• _Task requirements_
Starting at the first line of the data, please print exactly those lines through the one that holds "gray semicircle: (34, 346)", omitting every picture.

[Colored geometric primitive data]
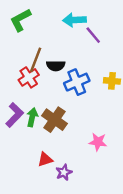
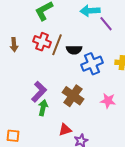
red cross: (29, 77) -> (42, 42), moved, turned -36
green arrow: (32, 117) -> (43, 108), moved
pink star: (98, 142) -> (108, 101), moved

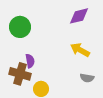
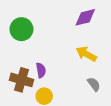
purple semicircle: (30, 61) -> (41, 70), moved
gray semicircle: (87, 78) -> (94, 84), turned -136

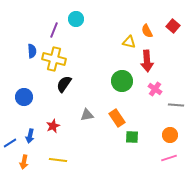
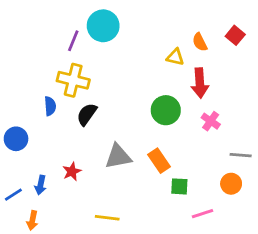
cyan circle: (76, 19) -> (103, 26), size x1.5
blue semicircle: (32, 51) -> (50, 106), moved
blue circle: (24, 97) -> (16, 139), moved
gray line: (176, 105) -> (241, 155), moved
gray triangle: (87, 115) -> (118, 156), size x1.5
pink line: (169, 158) -> (203, 214), moved
yellow line: (58, 160) -> (107, 218), moved

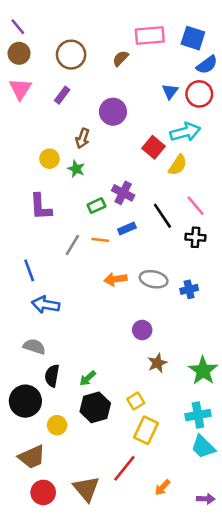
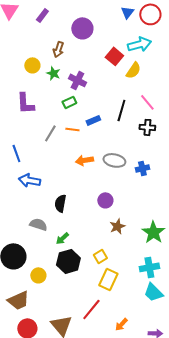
purple cross: (123, 193) -> (77, 80), moved
black line: (162, 216) -> (121, 110), turned 50
gray semicircle: (34, 346) -> (38, 224), moved
black semicircle: (52, 376) -> (60, 203), moved

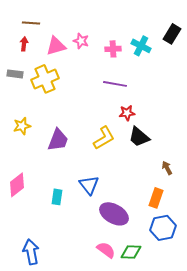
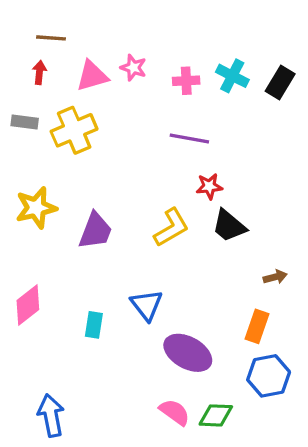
black rectangle: (172, 34) -> (280, 82), moved
yellow star: (22, 126) -> (36, 208), size x1.4
brown arrow: (167, 168) -> (275, 277), turned 104

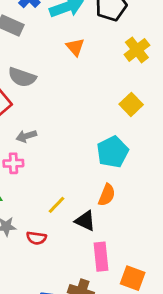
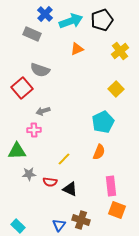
orange triangle: (75, 47) -> (77, 49), turned 48
black triangle: (85, 221) -> (70, 189), moved
pink rectangle: (101, 257) -> (111, 186), moved

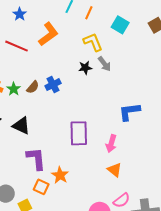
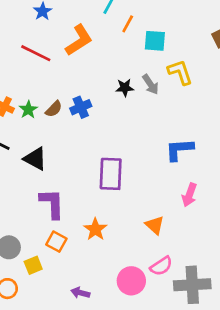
orange line: (89, 13) -> (128, 24), moved
cyan square: (120, 25) -> (155, 41), moved, turned -30
yellow L-shape: (93, 42) -> (180, 72), moved
pink arrow: (111, 144) -> (189, 195), moved
orange star: (60, 175) -> (95, 229), moved

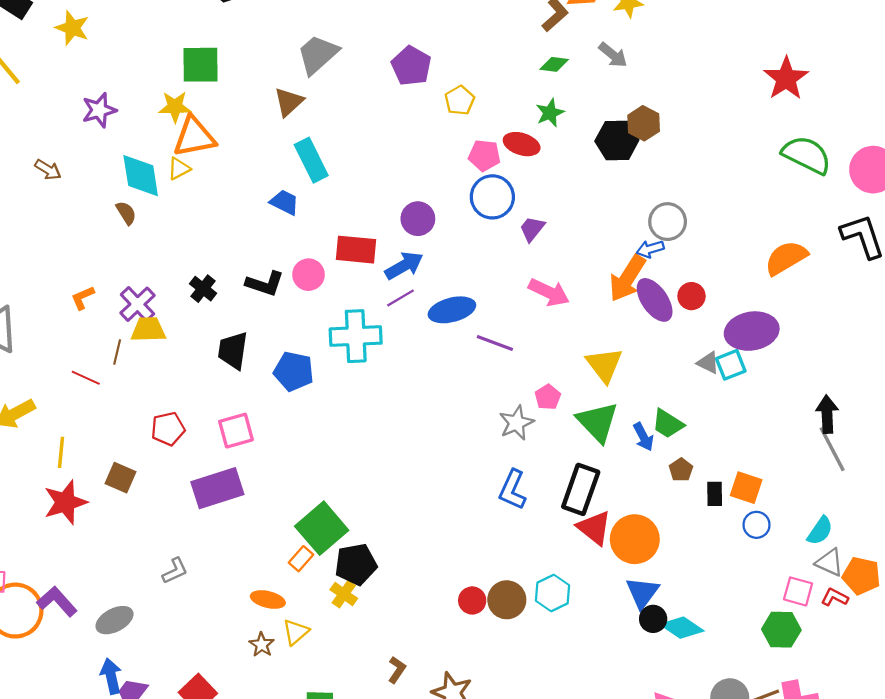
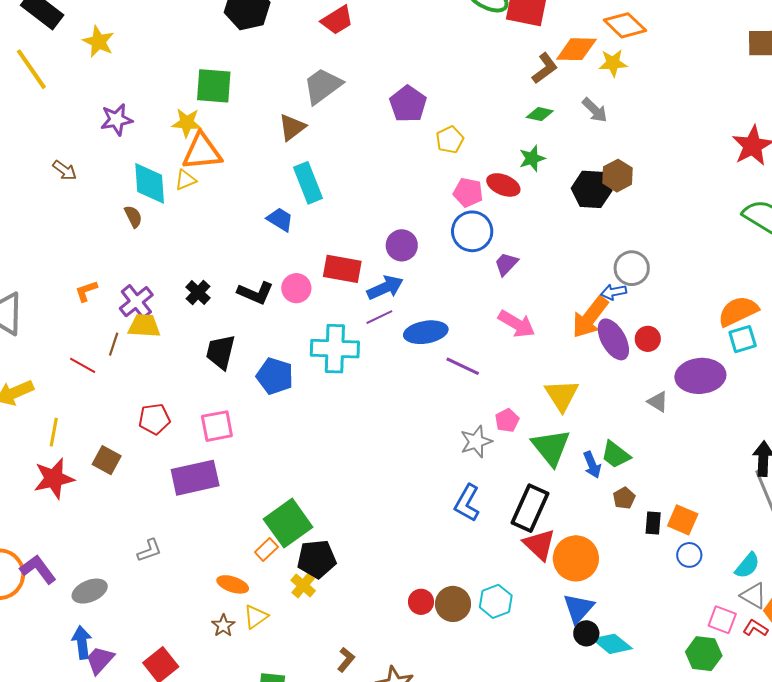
cyan square: (731, 365) -> (743, 339), moved

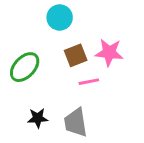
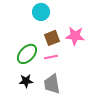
green ellipse: (25, 67) -> (27, 54), moved
pink line: (89, 82) -> (51, 57), moved

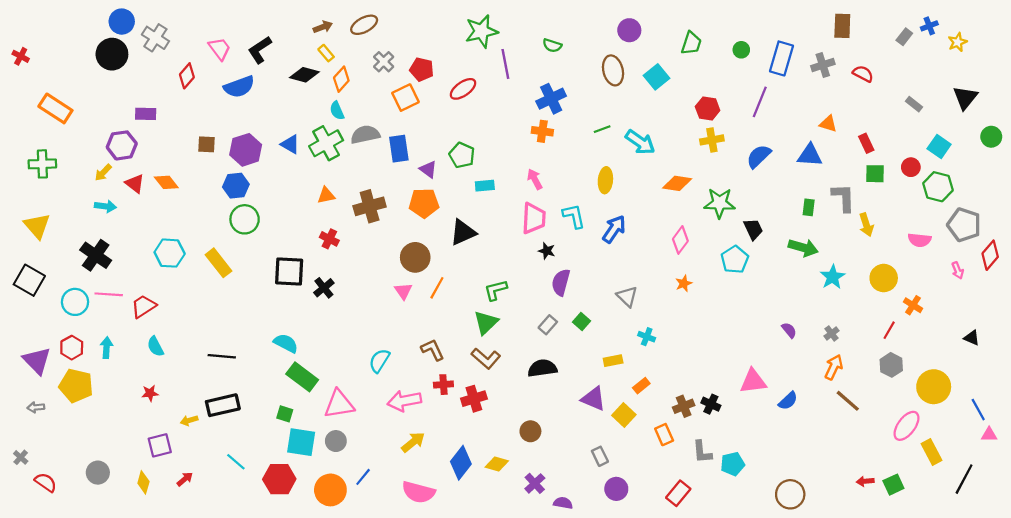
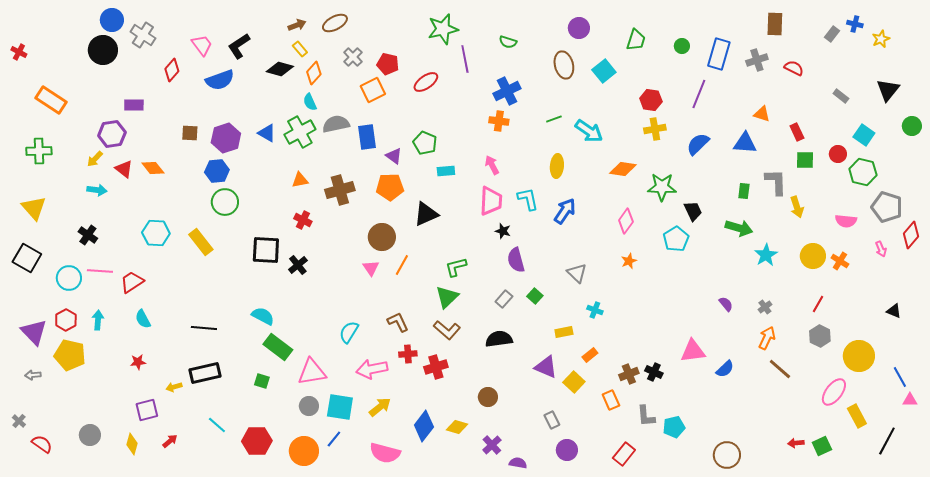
blue cross: (929, 26) -> (855, 24), turned 35
black cross: (96, 255) -> (88, 235), size x0.7
purple semicircle: (561, 282) -> (516, 260), turned -30
orange cross: (913, 305) -> (840, 261), moved
cyan square: (301, 442) -> (340, 407), moved

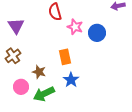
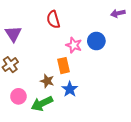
pink star: (75, 27) -> (74, 45), moved
brown star: (39, 72) -> (47, 81), moved

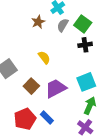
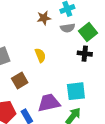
gray semicircle: (63, 25) -> (68, 28), turned -144
purple trapezoid: (56, 88) -> (49, 103), moved

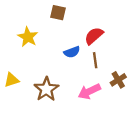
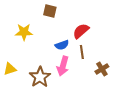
yellow star: (28, 37) -> (24, 32), turned -30
pink arrow: (89, 91) -> (63, 66), moved, turned -48

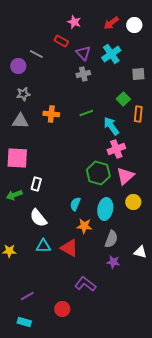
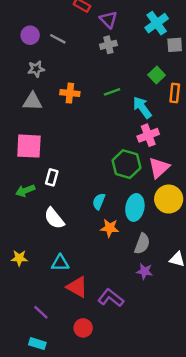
gray line: (36, 54) -> (58, 39), moved
cyan cross: (111, 54) -> (157, 23), moved
yellow circle: (133, 202) -> (169, 199), size x1.5
cyan triangle: (43, 246) -> (60, 263), moved
red triangle: (69, 248) -> (77, 287), moved
purple line: (27, 296) -> (41, 312), turned 72

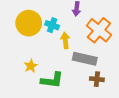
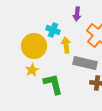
yellow circle: (29, 23) -> (34, 46), moved
green L-shape: (52, 80) -> (53, 84), turned -110

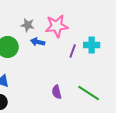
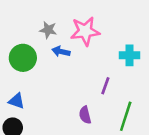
purple line: (73, 51) -> (105, 86), moved
green line: (89, 93) -> (126, 116), turned 75

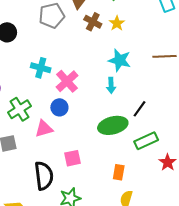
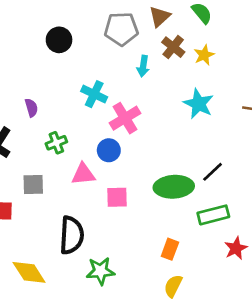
cyan arrow: (111, 85) -> (143, 66), moved
green cross: (19, 109) -> (56, 143), size x0.7
pink square: (72, 158) -> (117, 197), moved

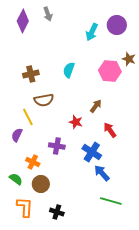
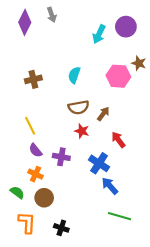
brown semicircle: (44, 100) -> (79, 107), moved
purple semicircle: (17, 135) -> (36, 150), moved, turned -64

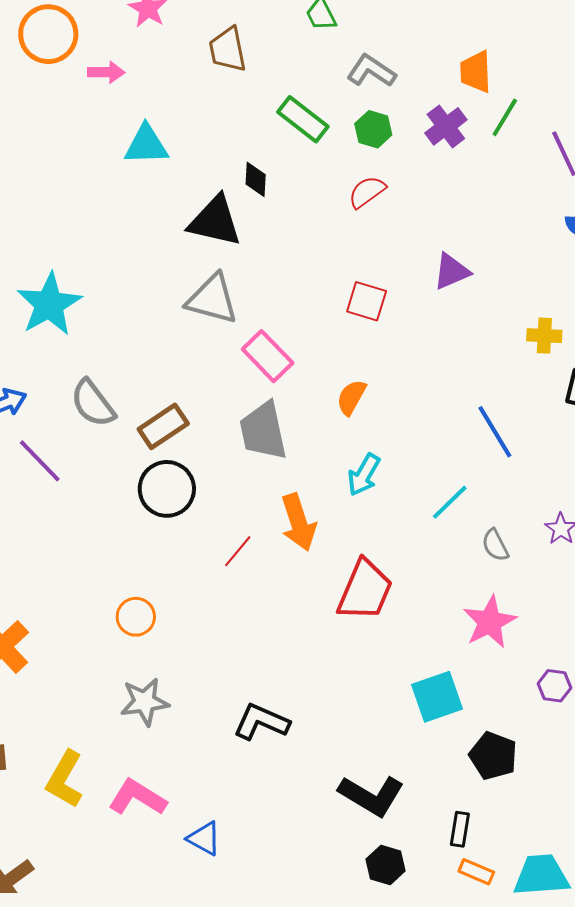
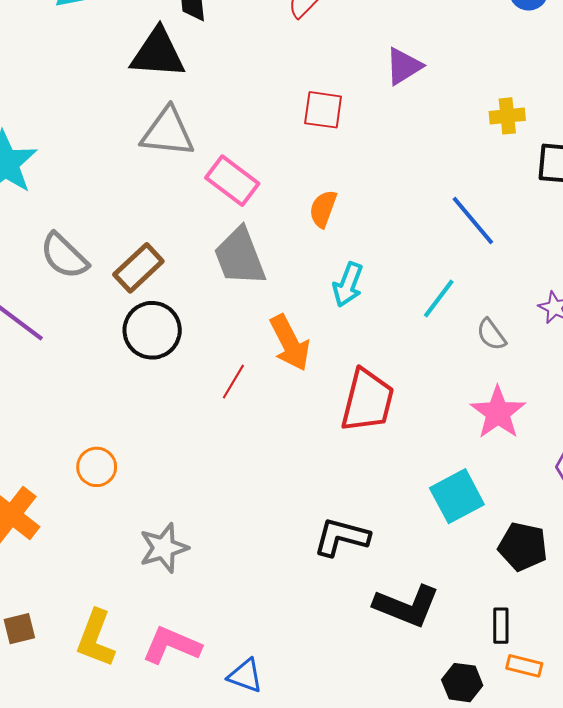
orange circle: (136, 617) -> (97, 467), moved
black L-shape: (261, 722) -> (341, 537), moved
black hexagon: (386, 865) -> (462, 683), moved

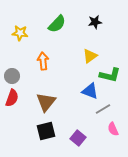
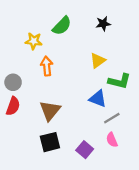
yellow star: (20, 33) -> (34, 41), moved
pink semicircle: (113, 129) -> (112, 140), moved

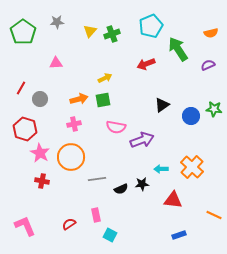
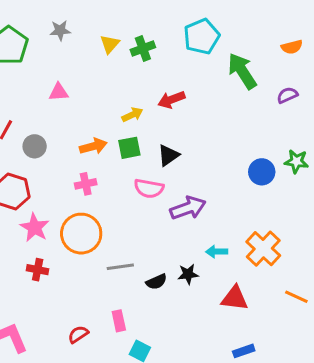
red arrow: (146, 64) -> (171, 100), moved
black triangle: (162, 105) -> (168, 155), moved
orange line: (214, 215) -> (296, 297), moved

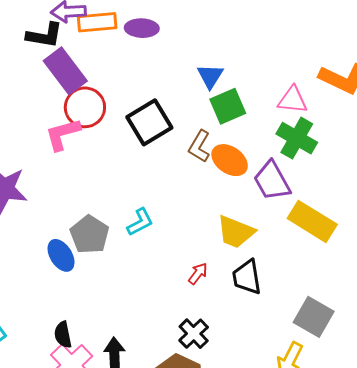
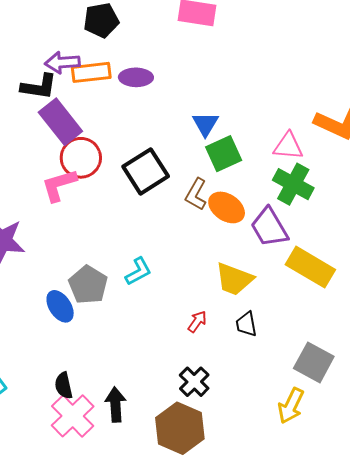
black trapezoid: (247, 277) -> (246, 324), size x0.7

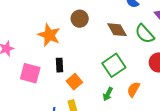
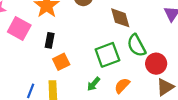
green semicircle: (145, 34) -> (136, 45), moved
pink square: (30, 73) -> (19, 28), moved

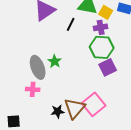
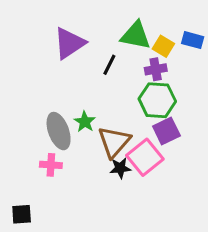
pink square: (94, 104) -> (145, 157), moved
brown triangle: (75, 108) -> (114, 142), moved
black star: (58, 111) -> (120, 168), moved

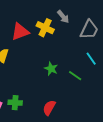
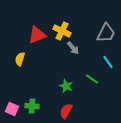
gray arrow: (63, 17) -> (73, 48), moved
green star: (51, 69) -> (66, 86), moved

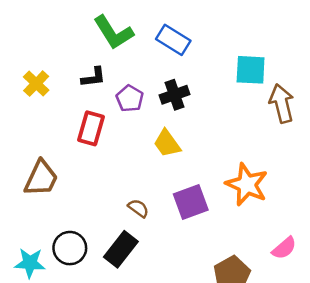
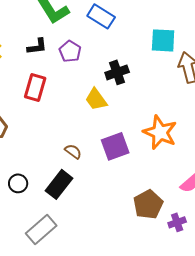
black cross: (175, 95) -> (117, 72), moved
purple pentagon: (130, 98) -> (70, 51), moved
black circle: (70, 248) -> (18, 183), size x0.7

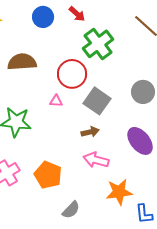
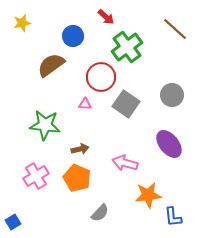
blue circle: (43, 17) -> (73, 36), moved
brown semicircle: (22, 62) -> (51, 65), turned -32
brown arrow: (90, 132) -> (80, 149), moved

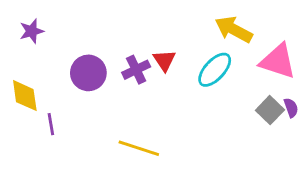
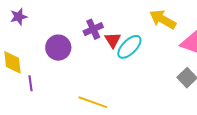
purple cross: (136, 70) -> (93, 29), moved
cyan ellipse: (215, 70) -> (129, 47), moved

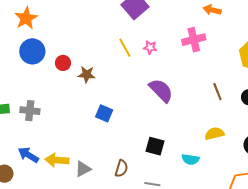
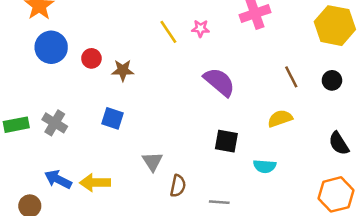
gray cross: (30, 111) -> (55, 123), turned 30
blue square: (104, 113) -> (113, 118), moved
yellow semicircle: (214, 134) -> (280, 118), moved
black square: (155, 146) -> (226, 141), moved
gray triangle: (83, 169) -> (152, 161), moved, turned -30

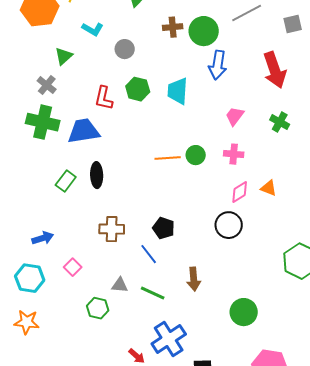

• _Exercise solution_
red cross: (29, 77) -> (42, 42), moved, turned -36
green arrow: (32, 117) -> (43, 108), moved
pink star: (98, 142) -> (108, 101), moved

purple semicircle: (30, 61) -> (41, 70), moved
gray semicircle: (87, 78) -> (94, 84), turned -136

cyan circle: (76, 19) -> (103, 26), size x1.5
blue semicircle: (32, 51) -> (50, 106), moved
blue circle: (24, 97) -> (16, 139), moved
gray line: (176, 105) -> (241, 155), moved
gray triangle: (87, 115) -> (118, 156), size x1.5
pink line: (169, 158) -> (203, 214), moved
yellow line: (58, 160) -> (107, 218), moved

purple cross: (123, 193) -> (77, 80), moved
black line: (162, 216) -> (121, 110), turned 50
gray semicircle: (34, 346) -> (38, 224), moved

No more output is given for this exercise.